Your reply should consist solely of the lines from the one containing "blue fork [212,296,231,372]" through the end of the data, restated word for word.
********
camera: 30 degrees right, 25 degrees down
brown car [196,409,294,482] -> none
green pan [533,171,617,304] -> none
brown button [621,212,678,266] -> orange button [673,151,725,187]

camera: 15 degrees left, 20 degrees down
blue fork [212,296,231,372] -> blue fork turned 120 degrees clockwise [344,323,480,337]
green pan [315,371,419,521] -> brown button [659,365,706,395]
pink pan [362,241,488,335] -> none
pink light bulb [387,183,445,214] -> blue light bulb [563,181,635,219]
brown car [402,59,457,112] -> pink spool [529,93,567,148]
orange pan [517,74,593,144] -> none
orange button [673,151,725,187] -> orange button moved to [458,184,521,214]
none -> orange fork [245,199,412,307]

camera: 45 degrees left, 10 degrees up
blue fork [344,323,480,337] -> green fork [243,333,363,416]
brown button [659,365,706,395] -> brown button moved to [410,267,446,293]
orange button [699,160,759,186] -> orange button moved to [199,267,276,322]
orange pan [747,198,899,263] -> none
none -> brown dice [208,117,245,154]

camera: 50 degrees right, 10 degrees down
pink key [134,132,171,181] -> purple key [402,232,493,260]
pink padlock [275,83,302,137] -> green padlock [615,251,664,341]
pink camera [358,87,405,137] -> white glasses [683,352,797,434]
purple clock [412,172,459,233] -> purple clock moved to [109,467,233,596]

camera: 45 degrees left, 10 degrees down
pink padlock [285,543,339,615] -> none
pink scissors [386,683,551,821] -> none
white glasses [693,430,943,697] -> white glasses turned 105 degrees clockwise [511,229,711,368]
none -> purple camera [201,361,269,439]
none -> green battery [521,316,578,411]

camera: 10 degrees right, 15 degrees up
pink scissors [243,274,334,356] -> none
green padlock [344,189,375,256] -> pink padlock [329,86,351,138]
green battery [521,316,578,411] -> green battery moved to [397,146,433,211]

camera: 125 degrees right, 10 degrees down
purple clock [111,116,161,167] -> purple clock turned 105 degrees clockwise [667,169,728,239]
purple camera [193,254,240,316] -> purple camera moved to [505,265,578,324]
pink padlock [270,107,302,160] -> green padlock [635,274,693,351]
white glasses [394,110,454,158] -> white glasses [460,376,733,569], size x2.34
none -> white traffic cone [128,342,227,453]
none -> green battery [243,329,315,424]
********
Exercise answer:
blue fork [212,296,231,372] -> blue fork turned 120 degrees clockwise [344,323,480,337]
green pan [315,371,419,521] -> brown button [659,365,706,395]
pink pan [362,241,488,335] -> none
pink light bulb [387,183,445,214] -> blue light bulb [563,181,635,219]
brown car [402,59,457,112] -> pink spool [529,93,567,148]
orange pan [517,74,593,144] -> none
orange button [673,151,725,187] -> orange button moved to [458,184,521,214]
none -> orange fork [245,199,412,307]

camera: 45 degrees left, 10 degrees up
blue fork [344,323,480,337] -> green fork [243,333,363,416]
brown button [659,365,706,395] -> brown button moved to [410,267,446,293]
orange button [699,160,759,186] -> orange button moved to [199,267,276,322]
orange pan [747,198,899,263] -> none
none -> brown dice [208,117,245,154]

camera: 50 degrees right, 10 degrees down
pink key [134,132,171,181] -> purple key [402,232,493,260]
pink padlock [275,83,302,137] -> green padlock [615,251,664,341]
pink camera [358,87,405,137] -> white glasses [683,352,797,434]
purple clock [412,172,459,233] -> purple clock moved to [109,467,233,596]

camera: 45 degrees left, 10 degrees down
pink padlock [285,543,339,615] -> none
pink scissors [386,683,551,821] -> none
white glasses [693,430,943,697] -> white glasses turned 105 degrees clockwise [511,229,711,368]
none -> purple camera [201,361,269,439]
none -> green battery [521,316,578,411]

camera: 10 degrees right, 15 degrees up
pink scissors [243,274,334,356] -> none
green padlock [344,189,375,256] -> pink padlock [329,86,351,138]
green battery [521,316,578,411] -> green battery moved to [397,146,433,211]

camera: 125 degrees right, 10 degrees down
purple clock [111,116,161,167] -> purple clock turned 105 degrees clockwise [667,169,728,239]
purple camera [193,254,240,316] -> purple camera moved to [505,265,578,324]
pink padlock [270,107,302,160] -> green padlock [635,274,693,351]
white glasses [394,110,454,158] -> white glasses [460,376,733,569], size x2.34
none -> white traffic cone [128,342,227,453]
none -> green battery [243,329,315,424]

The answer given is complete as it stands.